** Opening Exercise data block **

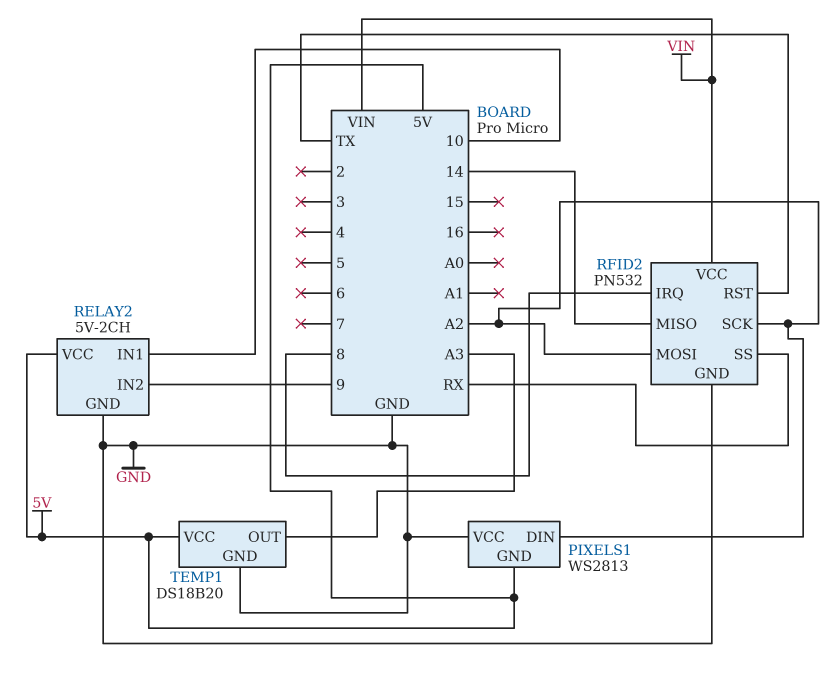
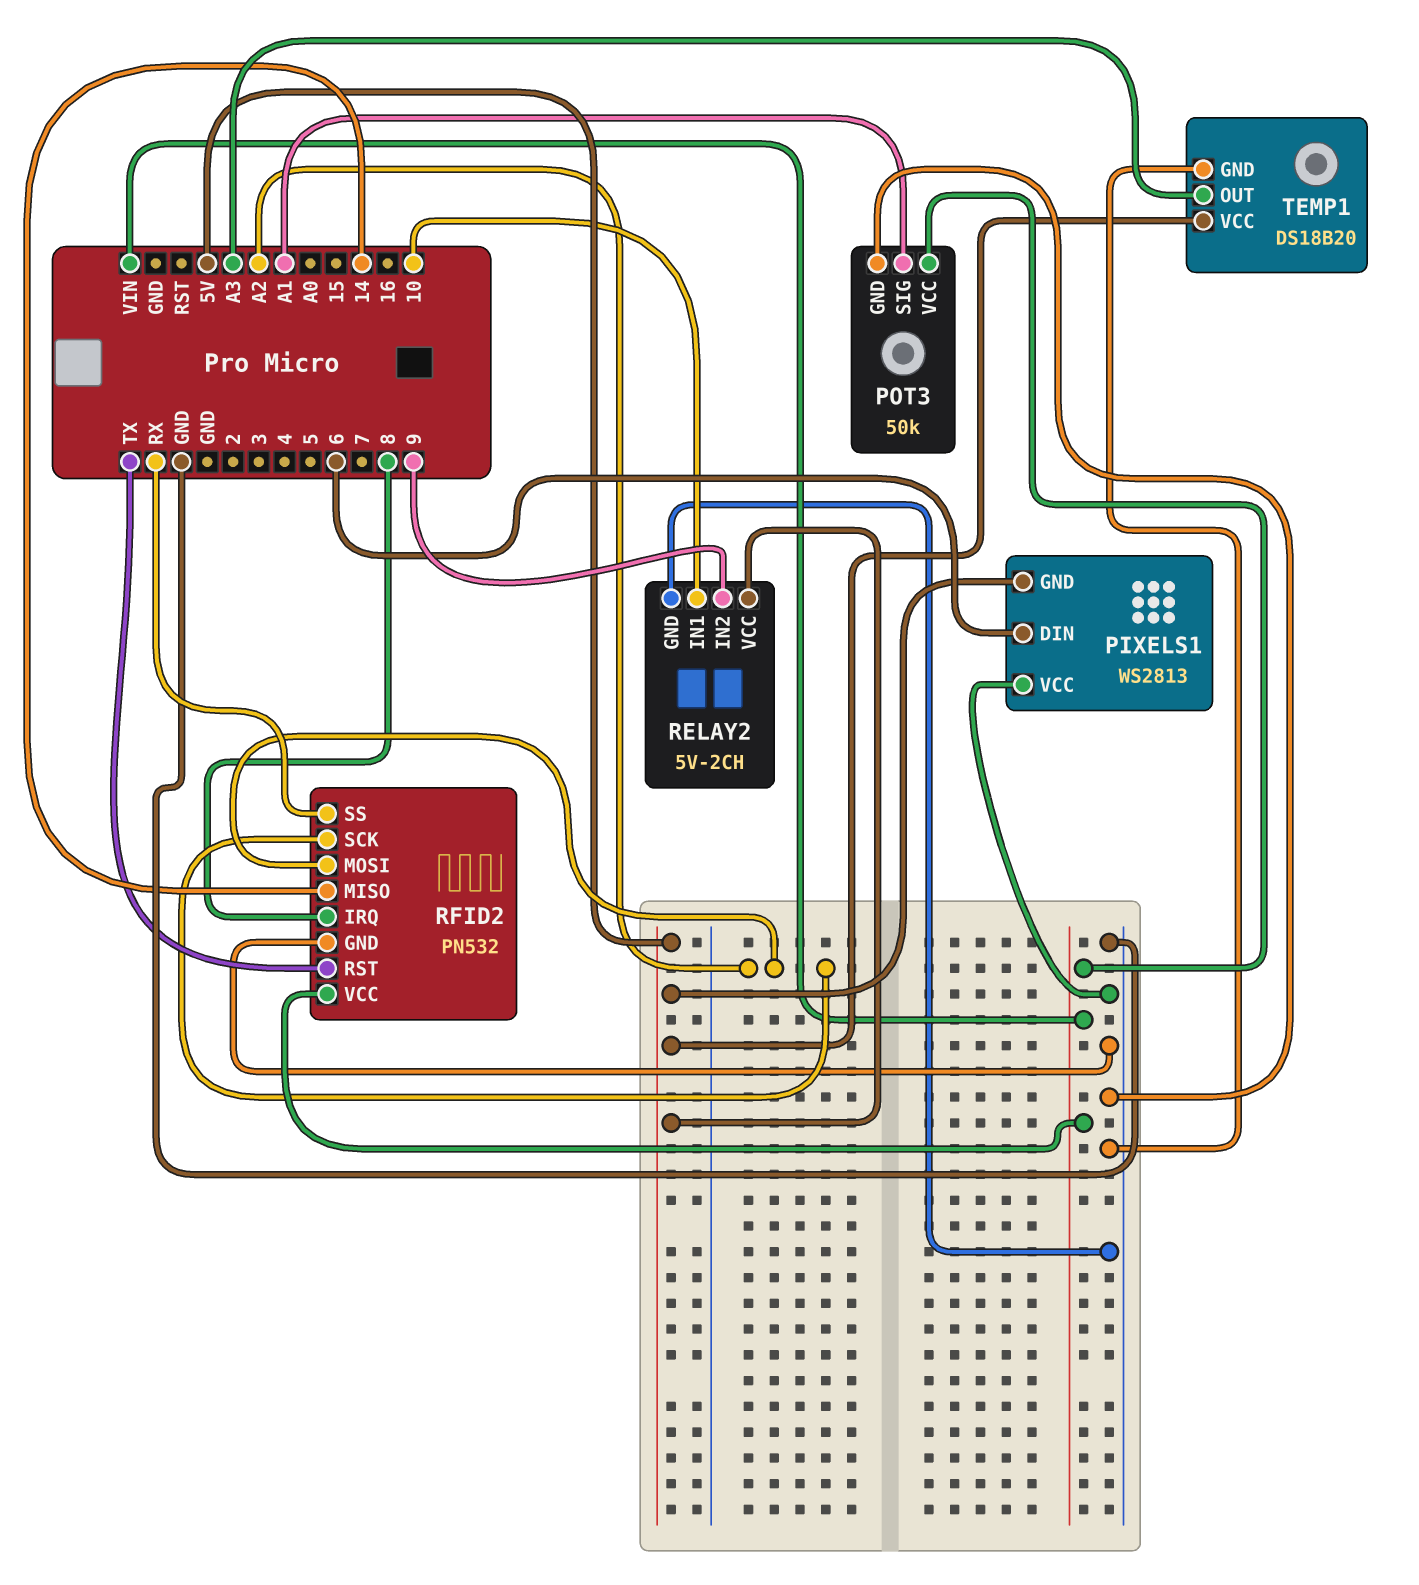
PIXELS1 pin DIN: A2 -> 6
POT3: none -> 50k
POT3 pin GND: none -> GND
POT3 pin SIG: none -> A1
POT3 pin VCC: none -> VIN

** Closing Exercise data block **
** Opening Exercise data block **

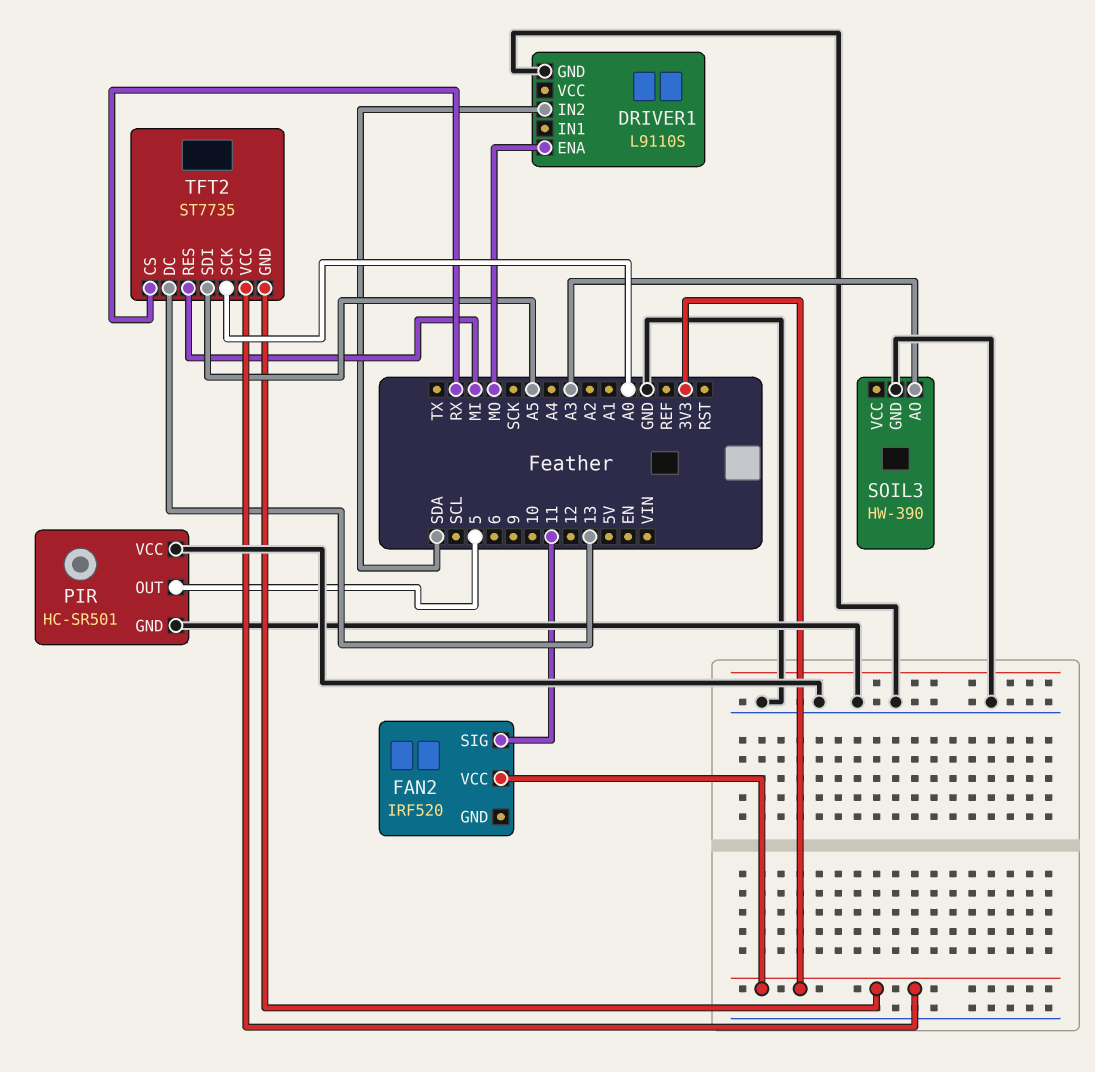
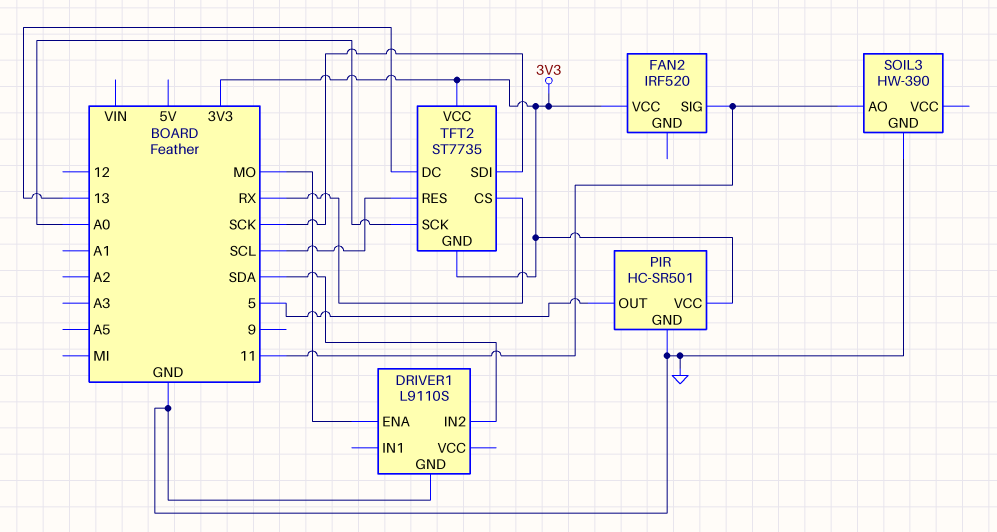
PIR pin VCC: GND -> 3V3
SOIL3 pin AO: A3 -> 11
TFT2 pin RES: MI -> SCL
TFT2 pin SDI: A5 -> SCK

** Closing Exercise data block **
** Opening Exercise data block **

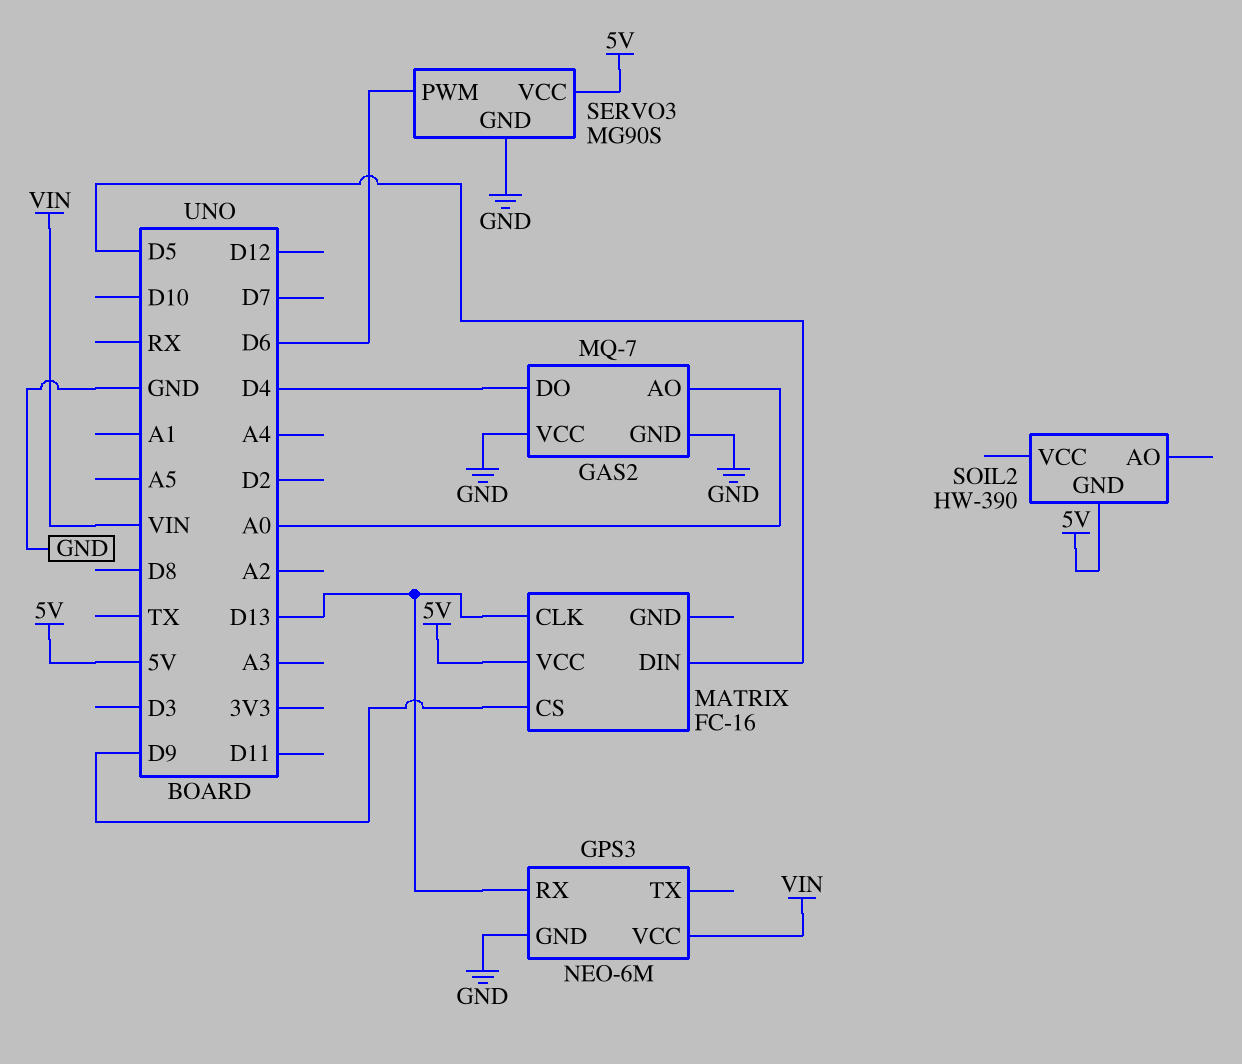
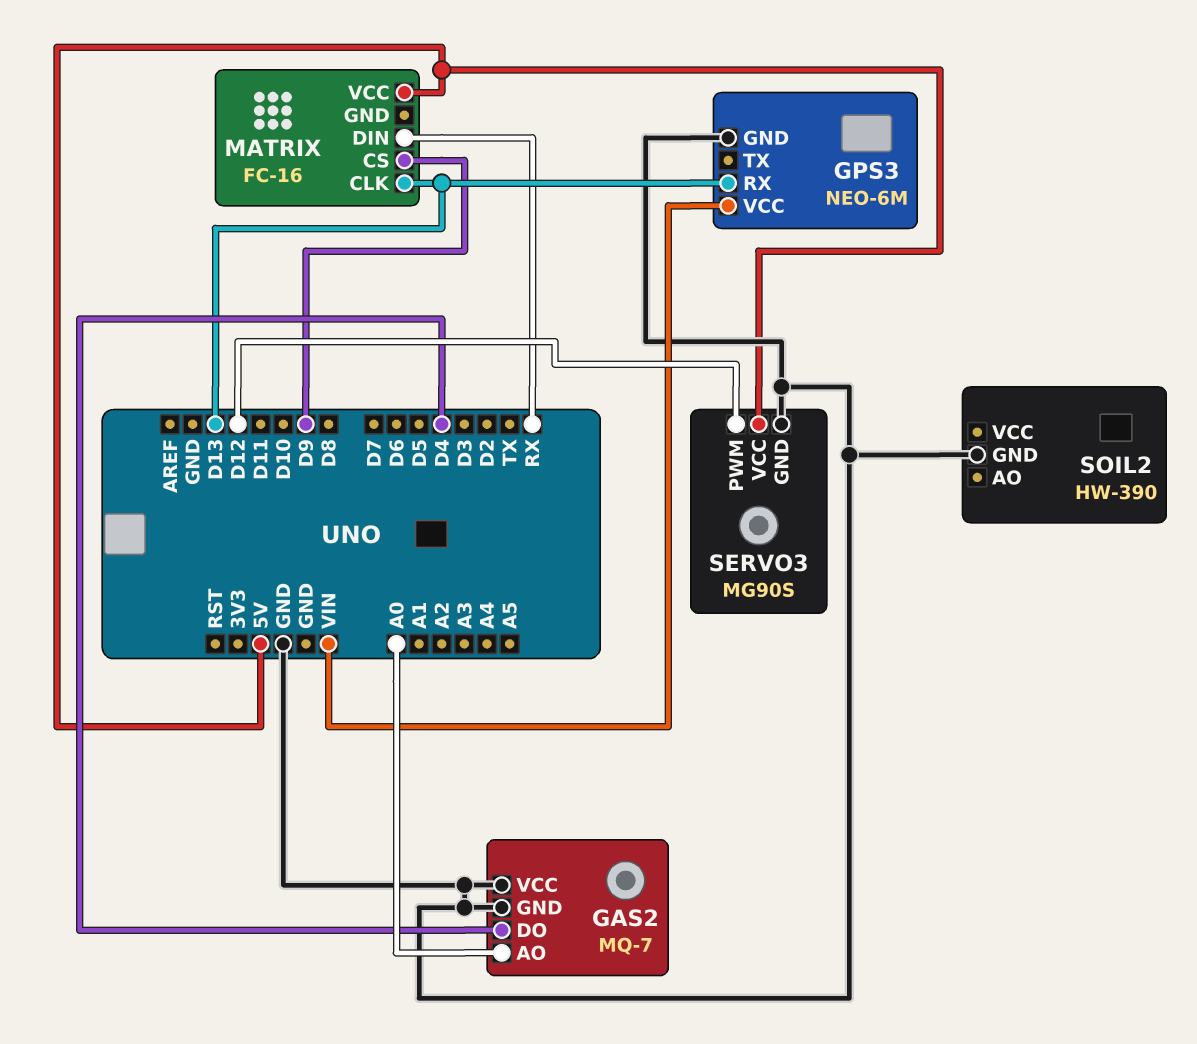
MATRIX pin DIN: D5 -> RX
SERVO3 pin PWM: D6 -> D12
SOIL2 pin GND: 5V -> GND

** Closing Exercise data block **

--- Assignment ---
Find the string "none" in the material above, and report every line where it occurs.

--- Result below ---
POT3: none -> 50k
POT3 pin GND: none -> GND
POT3 pin SIG: none -> A1
POT3 pin VCC: none -> VIN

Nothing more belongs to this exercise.